▶ **Problem requirements**
I need every line of the material below that includes the string "appeared".

▶ **Raw data**
-- Opening Marker --
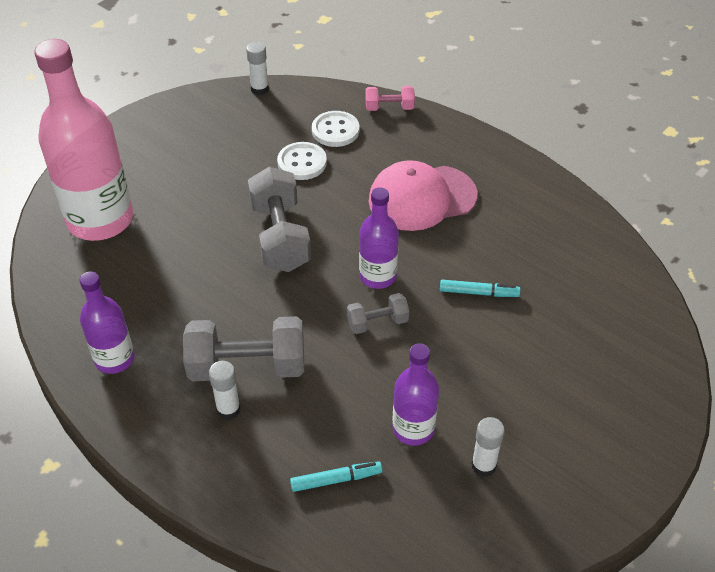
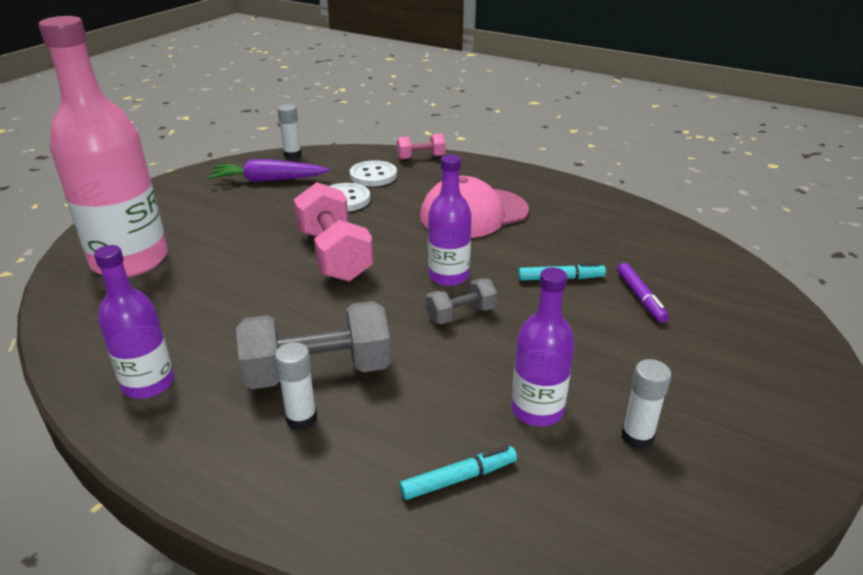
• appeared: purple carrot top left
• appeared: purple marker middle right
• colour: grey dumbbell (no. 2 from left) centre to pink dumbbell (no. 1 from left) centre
-- Closing Marker --
▶ **Result of the exercise**
• appeared: purple carrot top left
• appeared: purple marker middle right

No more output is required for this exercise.